What the task asks: Here are some records; copy every line that holds the word "plus".
━━ Source records
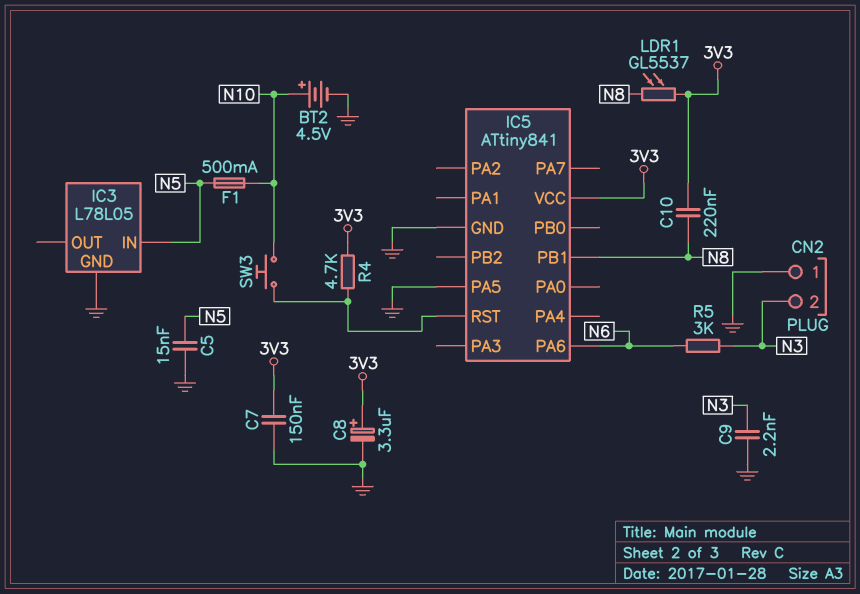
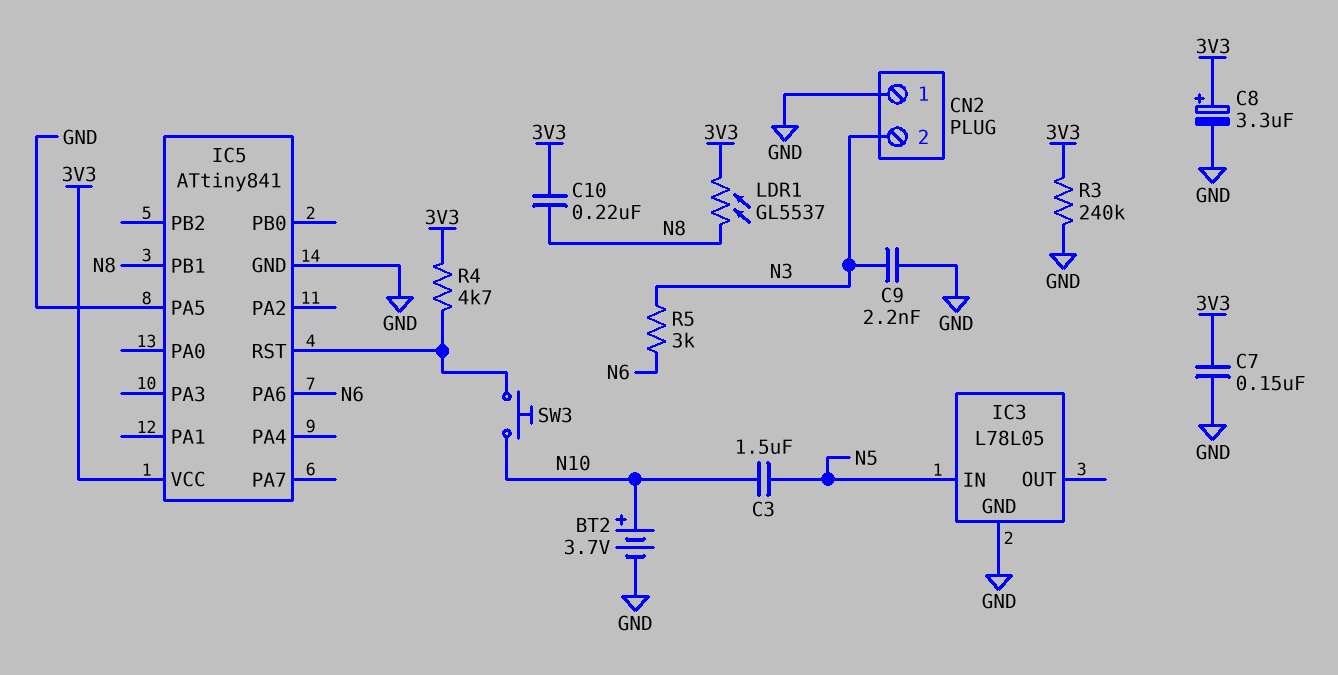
BT2: 4.5V (plus N10, minus GND) -> 3.7V (plus N10, minus GND)
C3: none -> 1.5uF (N5, N10)
C5: 15nF (GND, N5) -> none
F1: 500mA (N5, N10) -> none
R3: none -> 240k (3V3, GND)

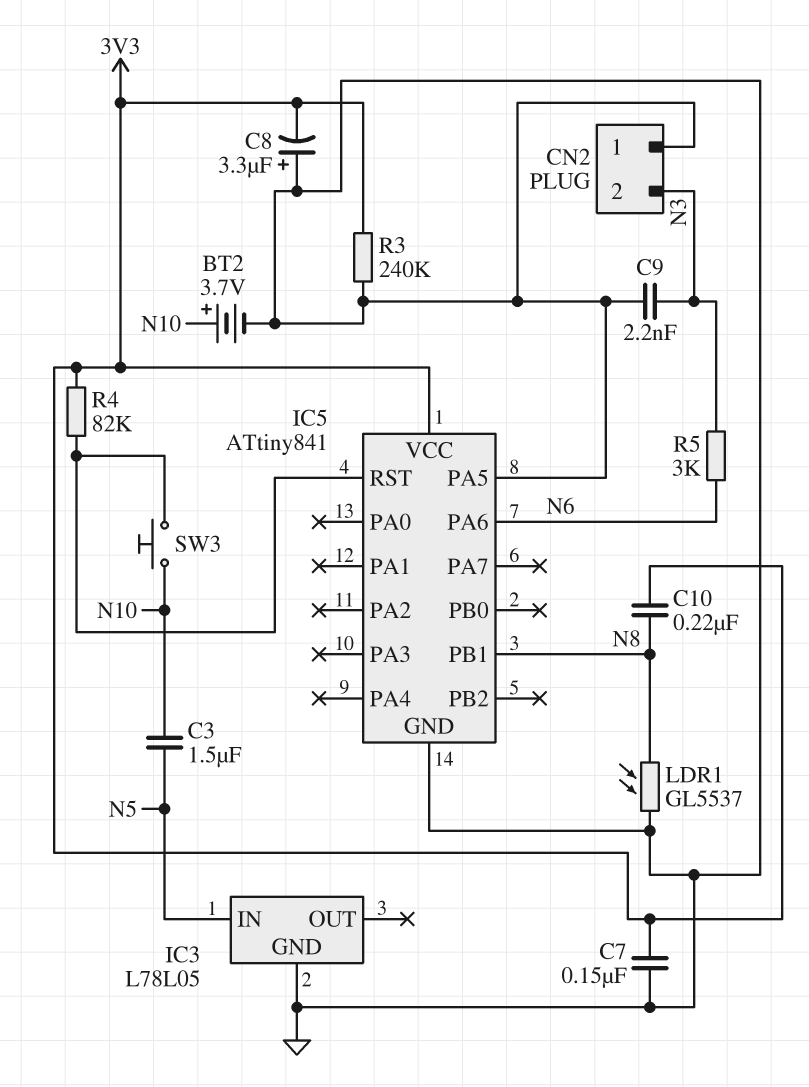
C8: 3.3uF (plus 3V3, minus GND) -> 3.3uF (plus GND, minus 3V3)
LDR1: GL5537 (3V3, N8) -> GL5537 (GND, N8)
R4: 4.7k (3V3, IC5/RST) -> 82k (3V3, IC5/RST)

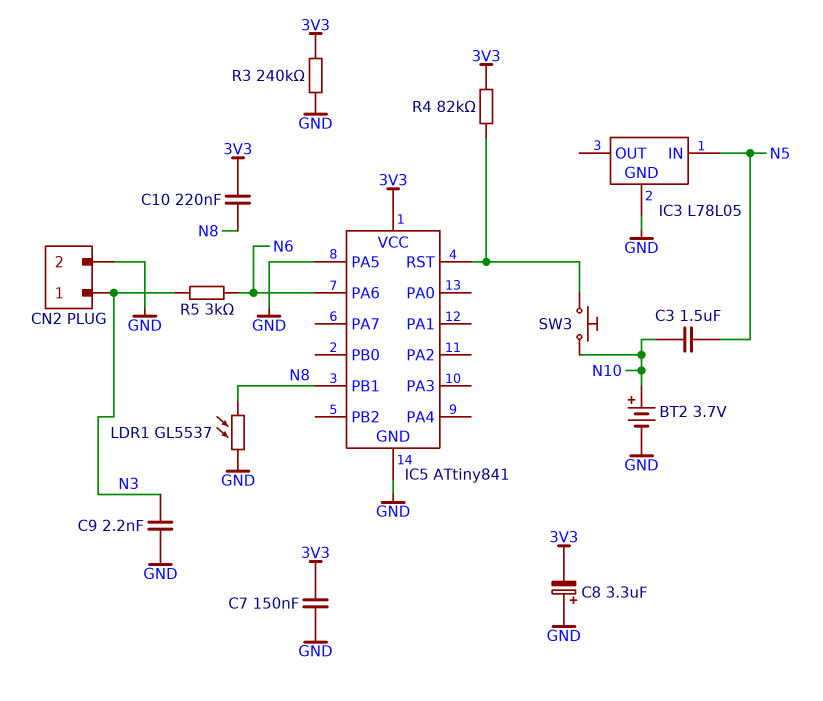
CN2 pin 1: GND -> N3
CN2 pin 2: N3 -> GND

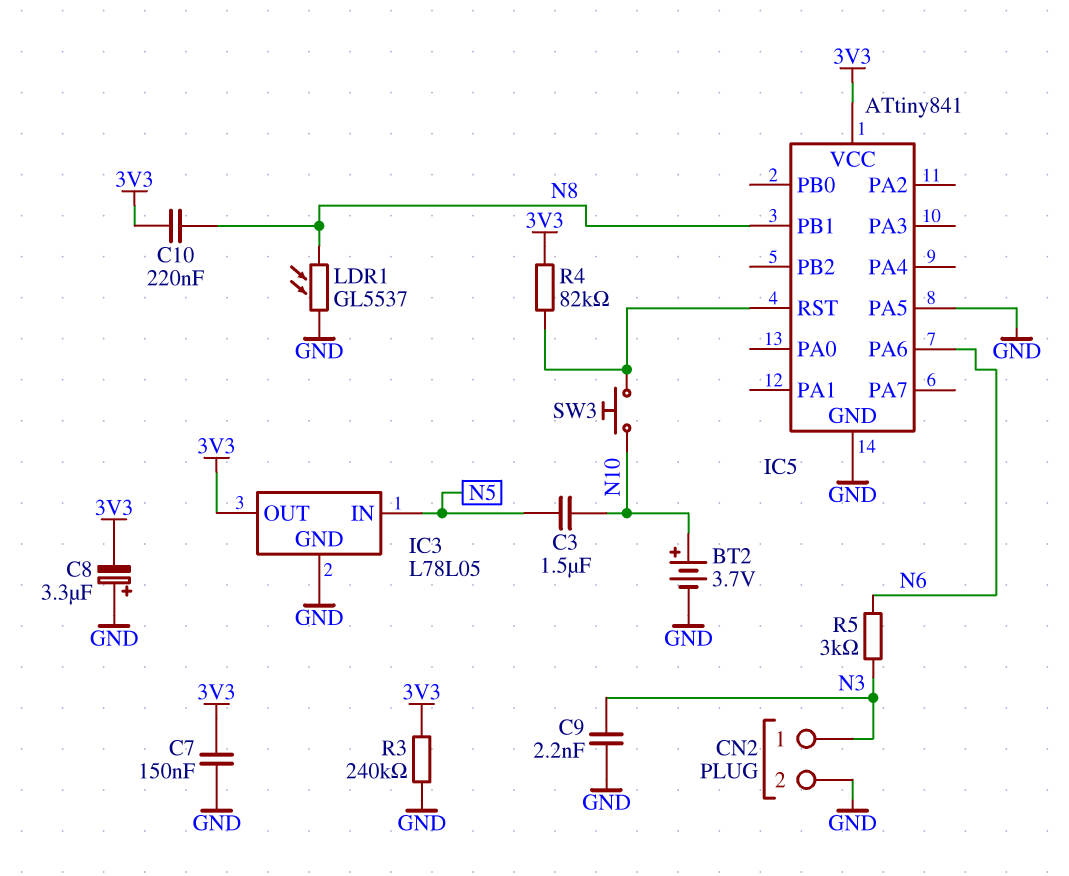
IC3 pin OUT: none -> 3V3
━━━━
Completed exercise:
BT2: 4.5V (plus N10, minus GND) -> 3.7V (plus N10, minus GND)
C8: 3.3uF (plus 3V3, minus GND) -> 3.3uF (plus GND, minus 3V3)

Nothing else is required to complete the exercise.